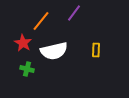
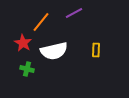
purple line: rotated 24 degrees clockwise
orange line: moved 1 px down
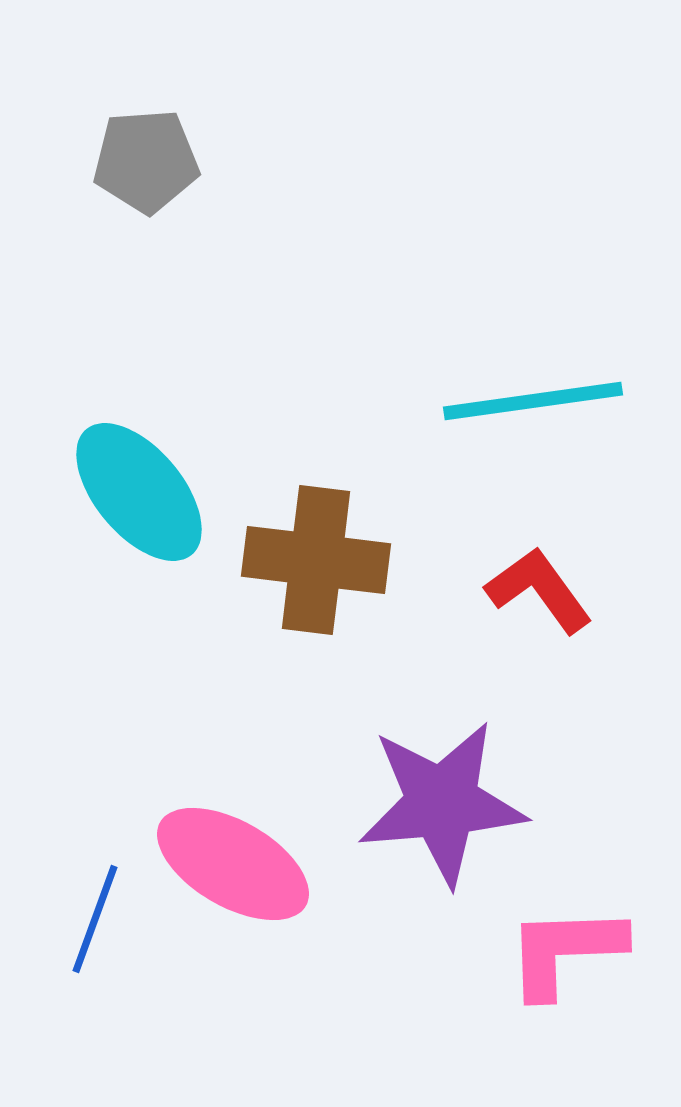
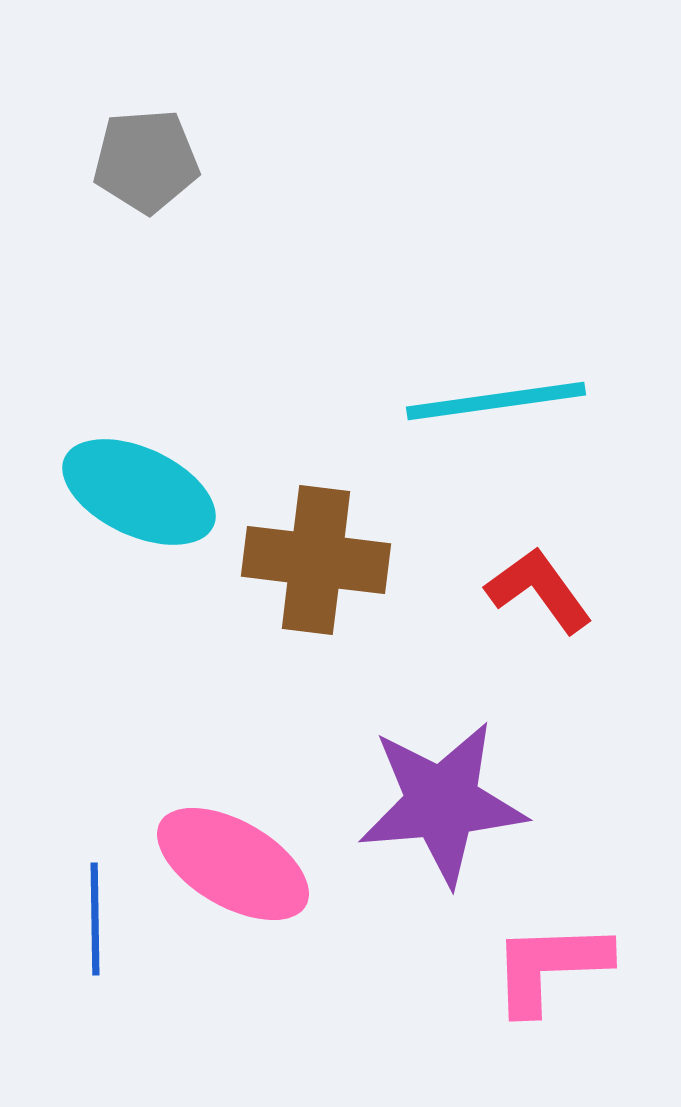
cyan line: moved 37 px left
cyan ellipse: rotated 25 degrees counterclockwise
blue line: rotated 21 degrees counterclockwise
pink L-shape: moved 15 px left, 16 px down
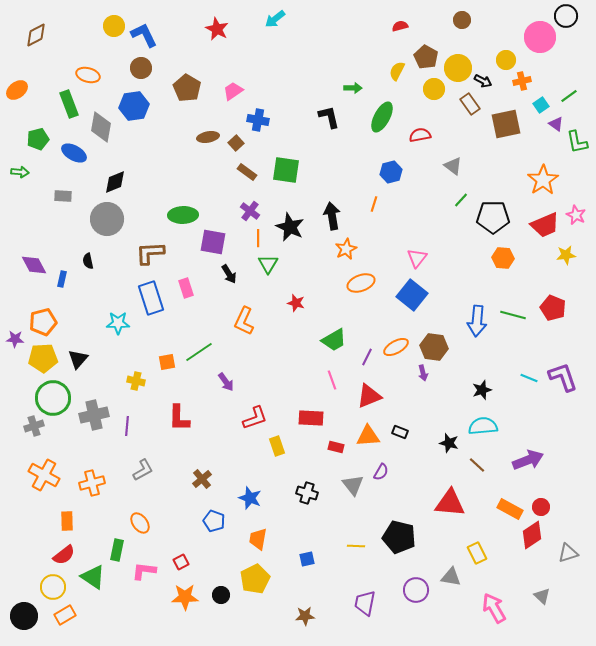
----
### Task directions
Only the lines from the one with "cyan line: moved 37 px left" through the end of the listing should be transcribed, exactly and without pictures.

### Answer space
cyan line: moved 37 px left
cyan ellipse: rotated 25 degrees counterclockwise
blue line: rotated 21 degrees counterclockwise
pink L-shape: moved 15 px left, 16 px down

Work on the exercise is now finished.